Task objective: Write out again only the lines running from the one that contains "J1 pin 1: n14 -> n8" to the end of the records below, including both the first and the last.

Source material:
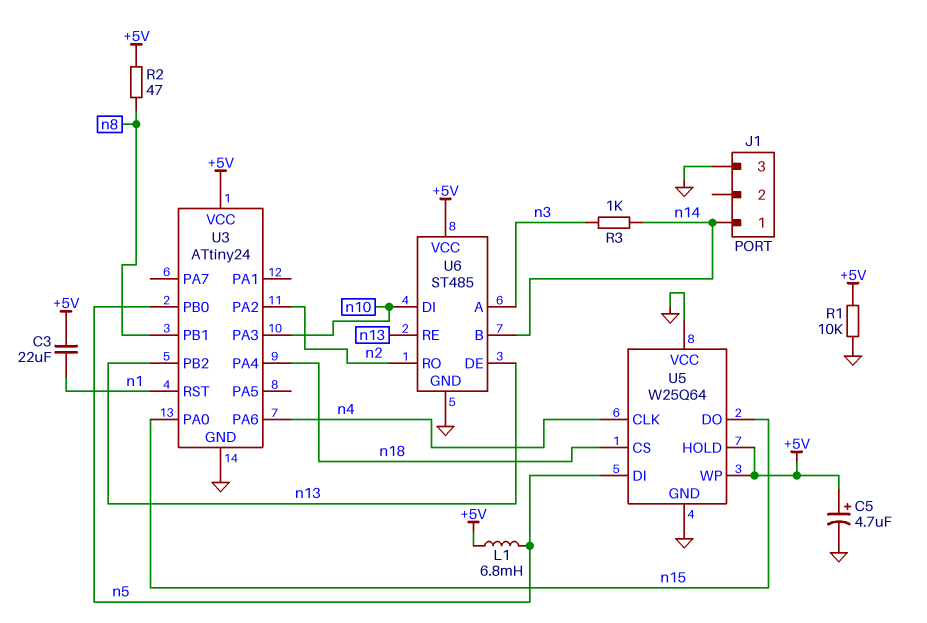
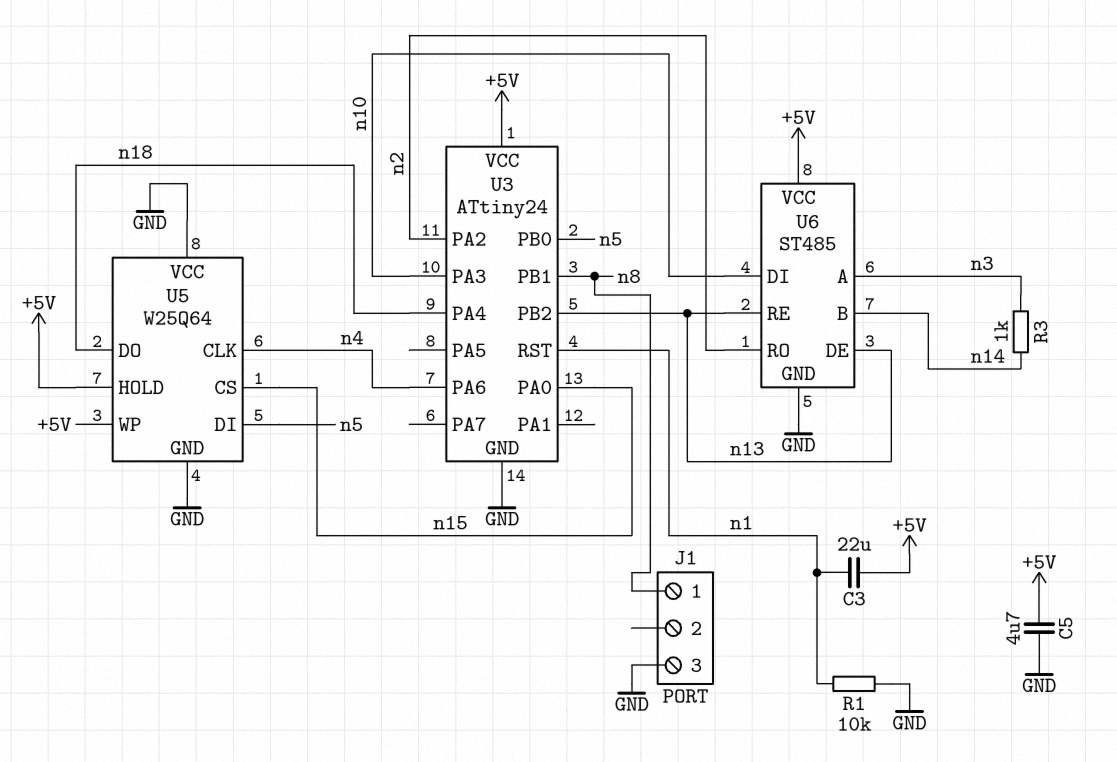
C5: 4.7uF (plus +5V, minus GND) -> 4.7uF (+5V, GND)
J1 pin 1: n14 -> n8
L1: 6.8mH (+5V, n5) -> none
R1: 10k (+5V, GND) -> 10k (GND, n1)
R2: 47 (+5V, n8) -> none
U5 pin CS: n18 -> n15
U5 pin DO: n15 -> n18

Written response:
J1 pin 1: n14 -> n8
L1: 6.8mH (+5V, n5) -> none
R1: 10k (+5V, GND) -> 10k (GND, n1)
R2: 47 (+5V, n8) -> none
U5 pin CS: n18 -> n15
U5 pin DO: n15 -> n18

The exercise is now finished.